*INSTRUCTIONS TO FOLLOW*:
Which of the lines in the data mention the string "pink"? List them all.

--- ENTRIES SHOWN Enclosed Below ---

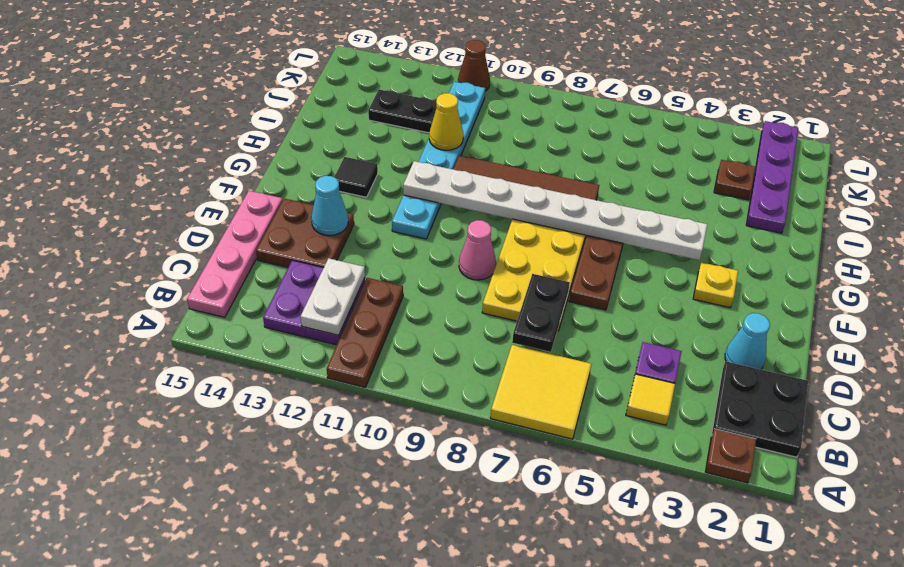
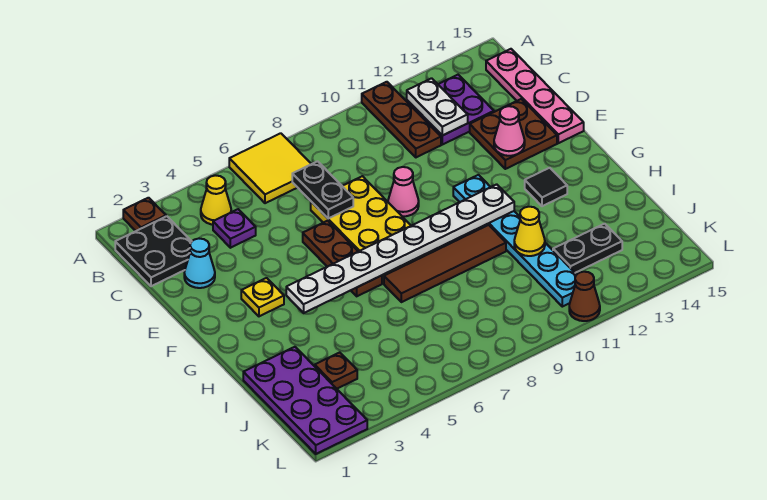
yellow 1x1 tile [626,374,675,425] -> yellow 1x1 cone [201,175,231,225]
cyan 1x1 cone [311,176,348,236] -> pink 1x1 cone [494,106,525,156]
purple 1x4 plate [746,121,798,233] -> purple 2x4 plate [243,347,367,454]

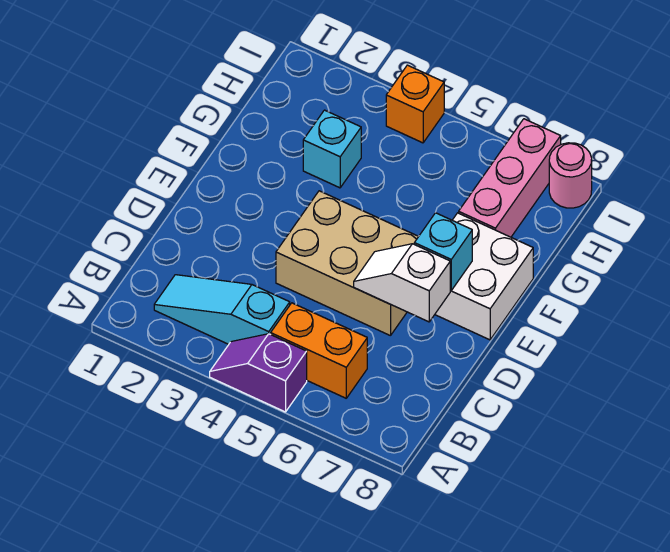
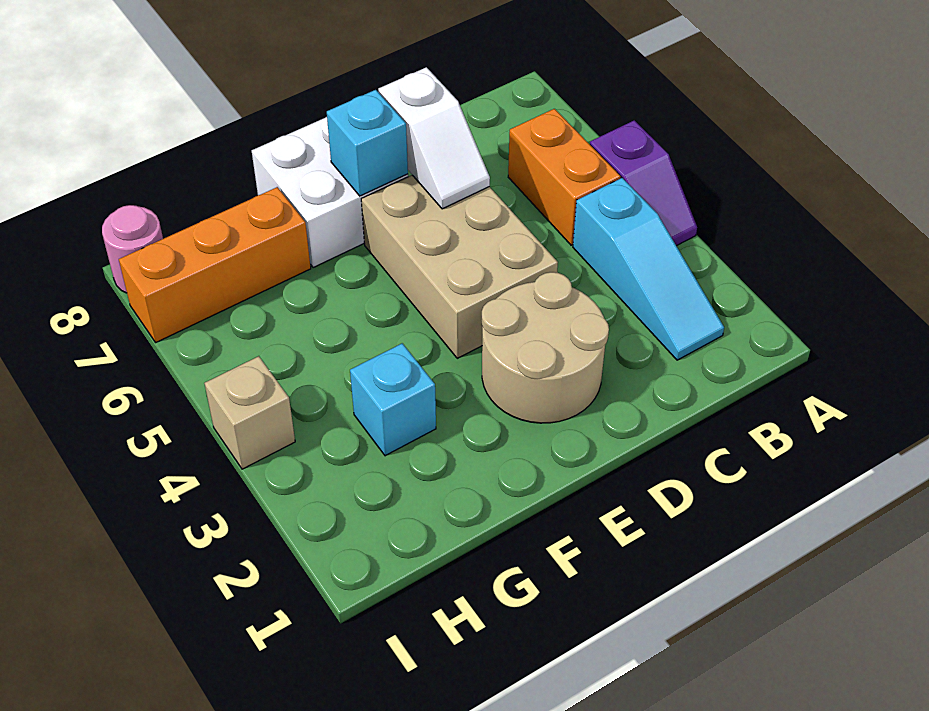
none -> tan 2x2 round brick [482,272,609,423]
pink 1x3 brick [459,119,561,237] -> orange 1x3 brick [119,187,311,342]
orange 1x1 brick [386,65,444,143] -> tan 1x1 brick [205,356,295,469]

--- End of Enclosed ENTRIES SHOWN ---

*RESULT OF THIS TASK*:
cyan 1x1 cone [311,176,348,236] -> pink 1x1 cone [494,106,525,156]
pink 1x3 brick [459,119,561,237] -> orange 1x3 brick [119,187,311,342]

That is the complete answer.